Pull every line containing "bottle" out of the material below.

# COLLECTED DATA
- - - -

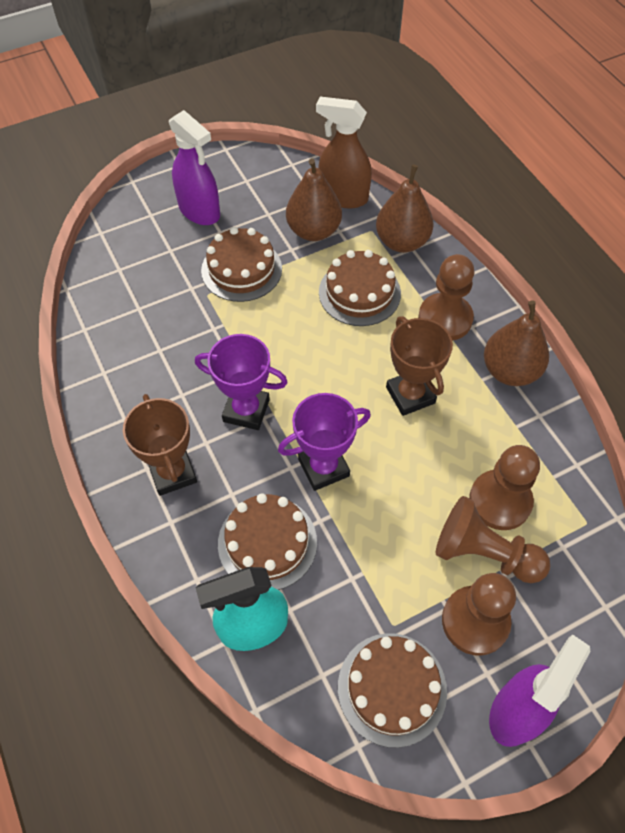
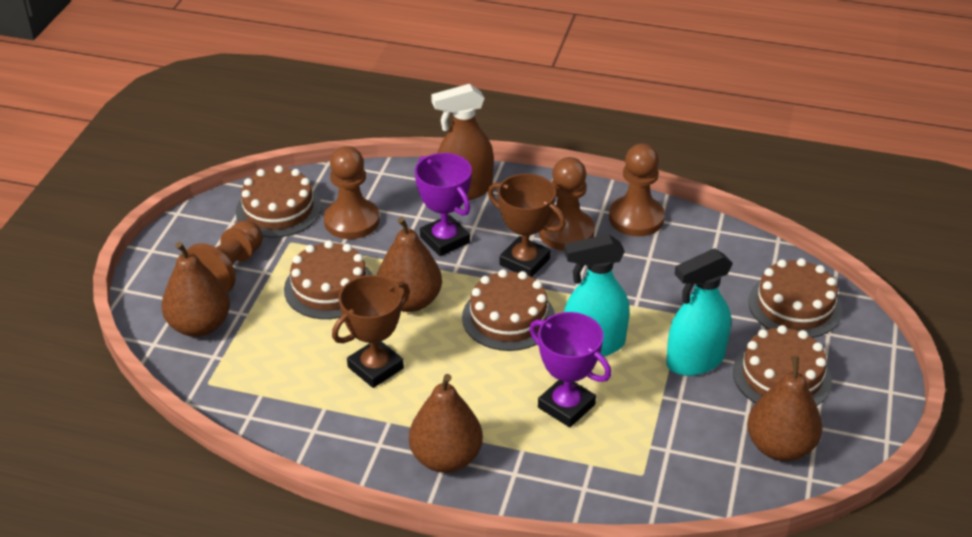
brown cake: 4 -> 5
brown pear: 3 -> 4
purple spray bottle: 2 -> 0
turquoise spray bottle: 1 -> 2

- - - -

# RESPONSE TO THIS TASK
purple spray bottle: 2 -> 0
turquoise spray bottle: 1 -> 2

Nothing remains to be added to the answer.